*** Opening of DATASET ***

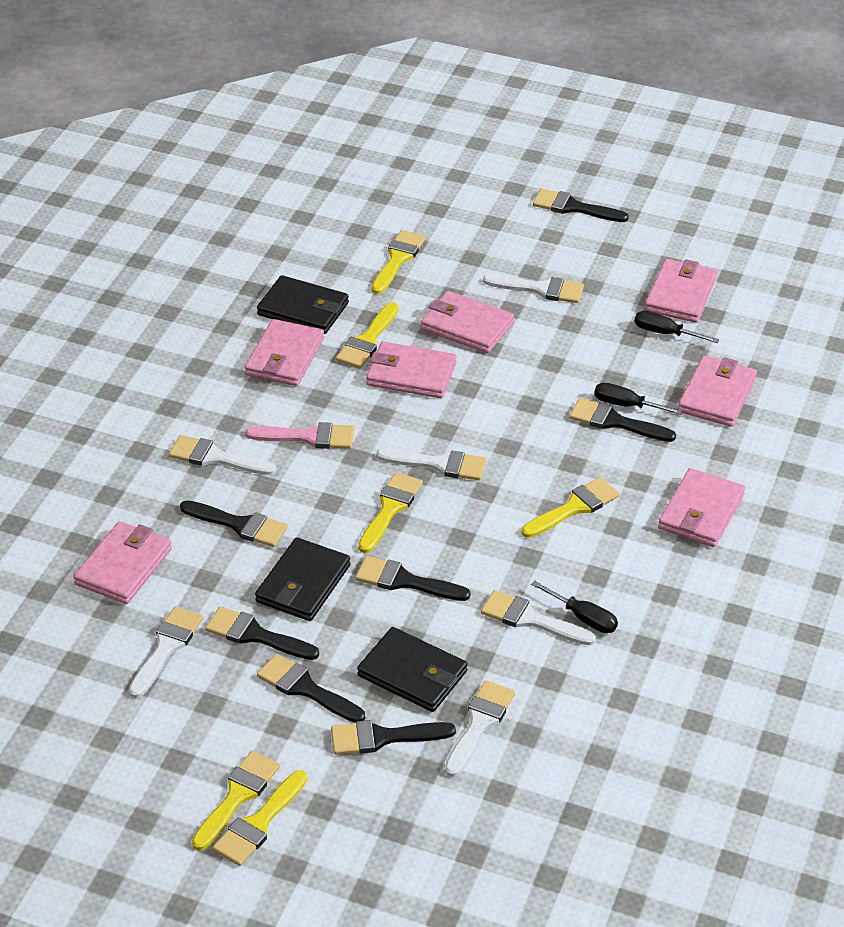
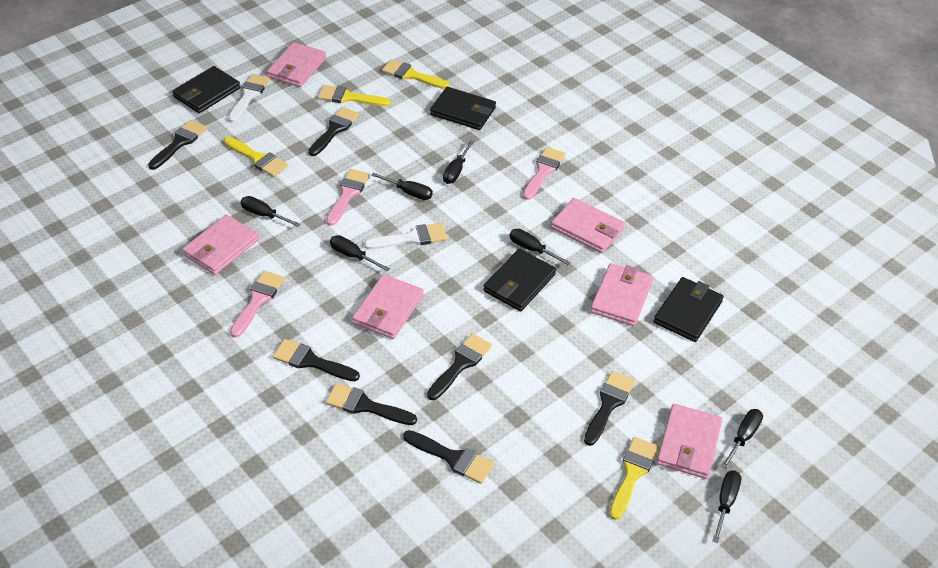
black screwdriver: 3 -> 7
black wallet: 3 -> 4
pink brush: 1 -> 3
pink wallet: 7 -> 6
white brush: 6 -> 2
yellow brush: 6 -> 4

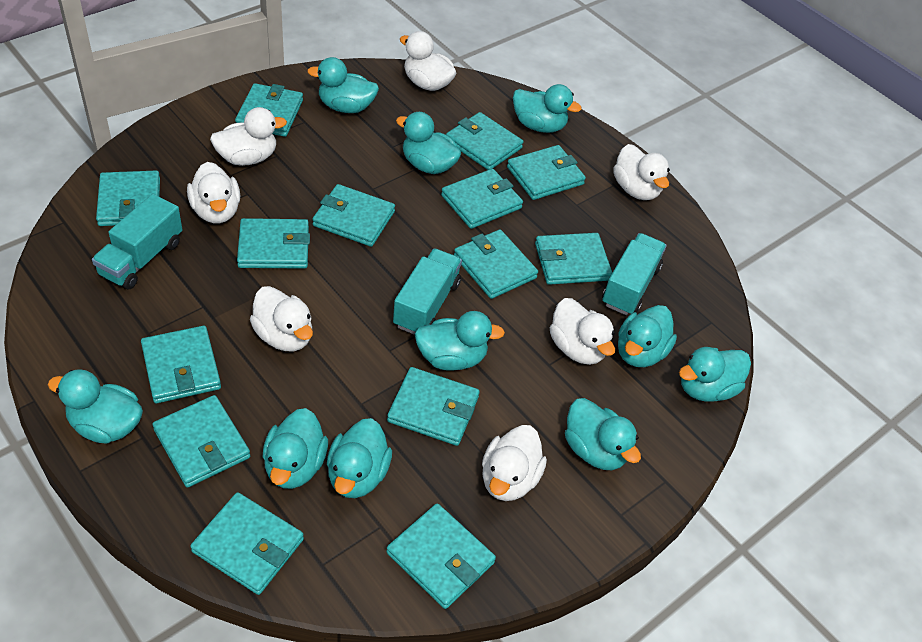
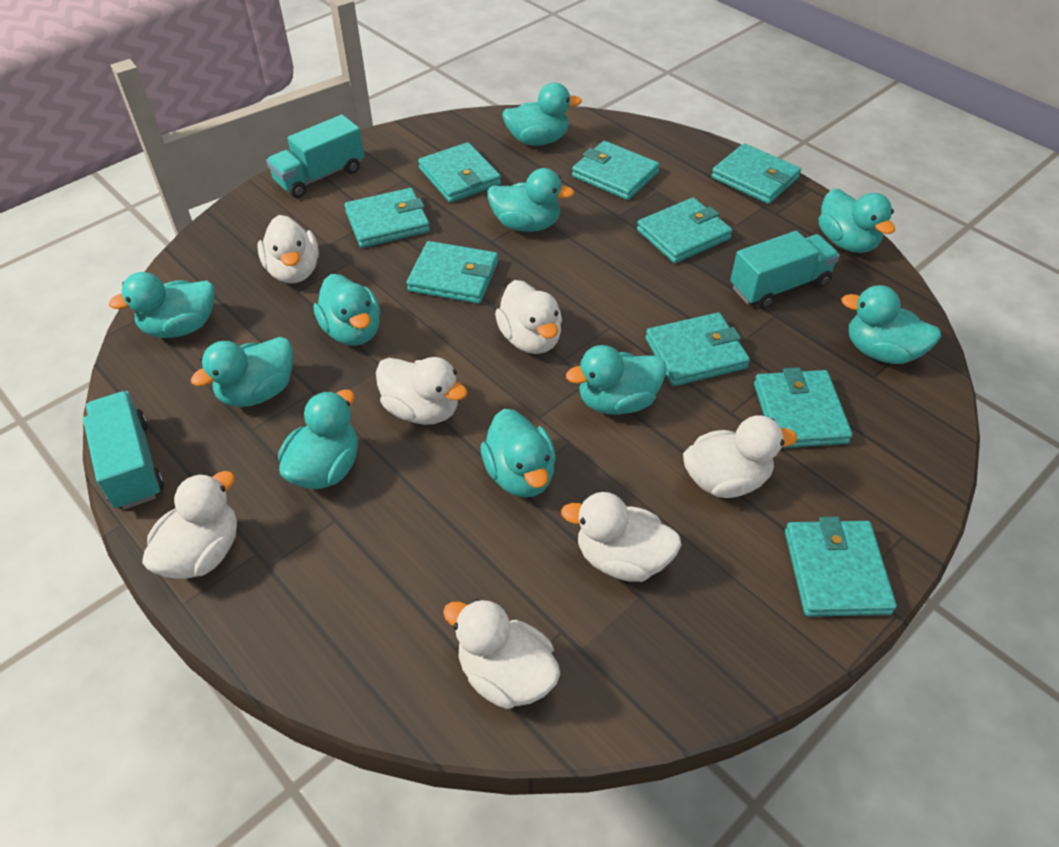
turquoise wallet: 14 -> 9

*** Close of DATASET ***
*** Opening of DATASET ***

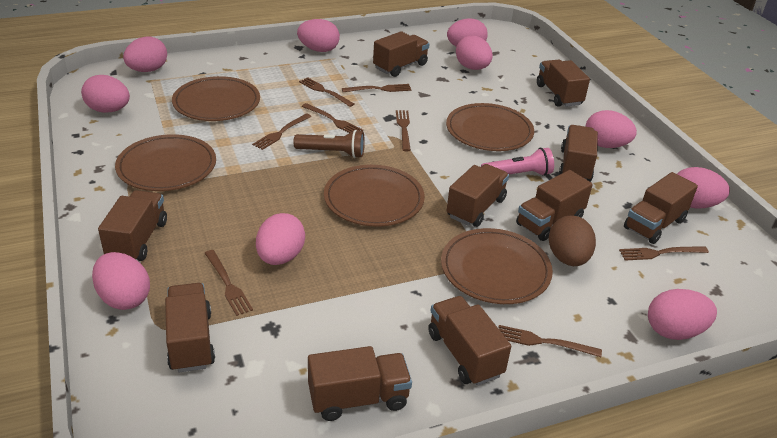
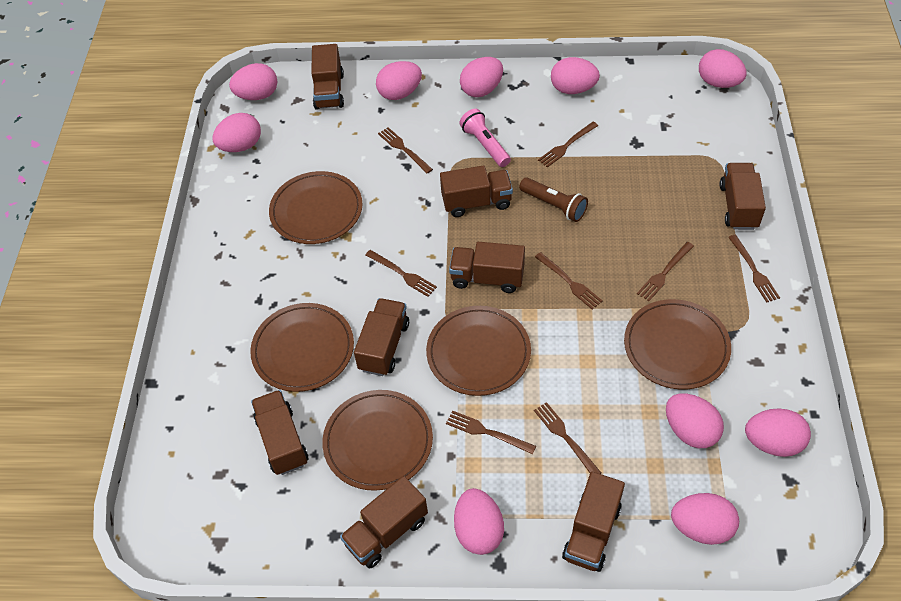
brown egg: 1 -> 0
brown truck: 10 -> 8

*** Close of DATASET ***

*EXERCISE REQUIREMENTS*
What is the number of lines above that hold the string "wallet"? Answer with that number alone.

*WRITTEN RESPONSE*
3